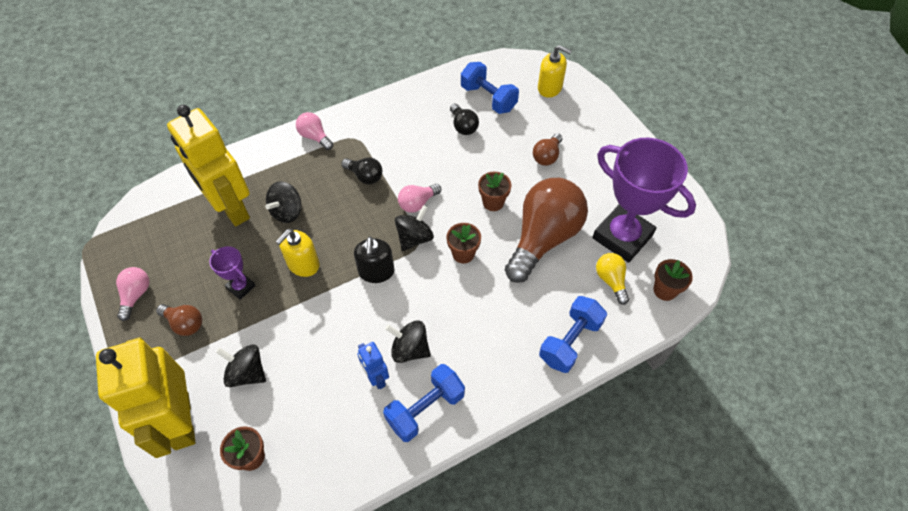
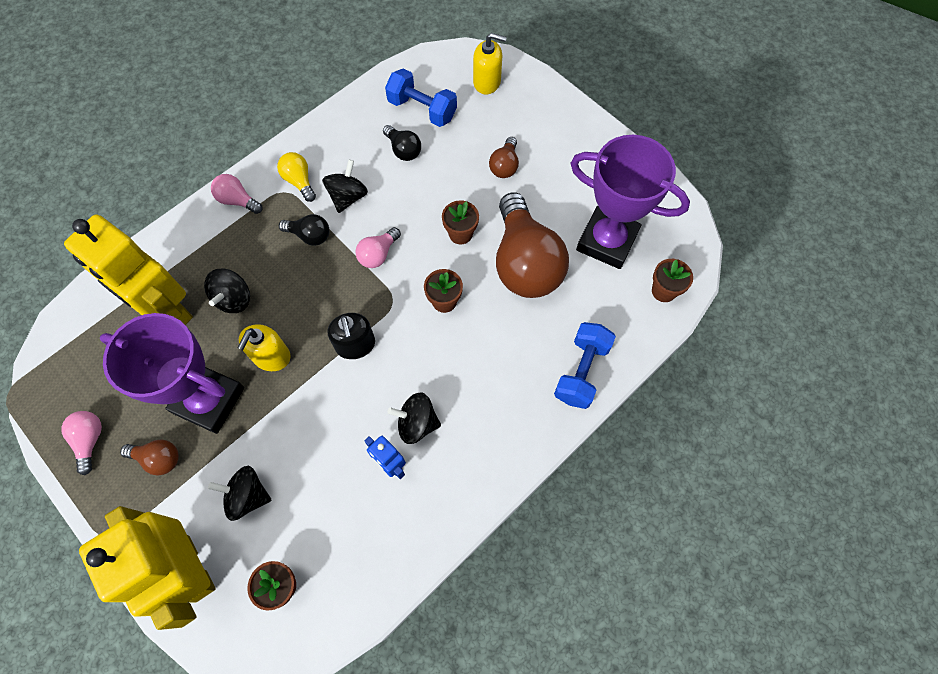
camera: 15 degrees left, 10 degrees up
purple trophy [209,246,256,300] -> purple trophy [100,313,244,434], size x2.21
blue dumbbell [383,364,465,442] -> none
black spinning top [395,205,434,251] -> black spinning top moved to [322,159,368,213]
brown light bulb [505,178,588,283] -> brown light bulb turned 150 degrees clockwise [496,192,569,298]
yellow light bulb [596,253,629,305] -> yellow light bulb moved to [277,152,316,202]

*-*-*

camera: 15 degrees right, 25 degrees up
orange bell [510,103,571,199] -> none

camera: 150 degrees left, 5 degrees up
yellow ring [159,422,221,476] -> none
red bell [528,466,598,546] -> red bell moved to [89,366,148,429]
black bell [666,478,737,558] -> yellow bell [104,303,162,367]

*-*-*

Task to carry out:
Take from the listing above each line that contains the string "yellow".

Result of this task:
yellow light bulb [596,253,629,305] -> yellow light bulb moved to [277,152,316,202]
yellow ring [159,422,221,476] -> none
black bell [666,478,737,558] -> yellow bell [104,303,162,367]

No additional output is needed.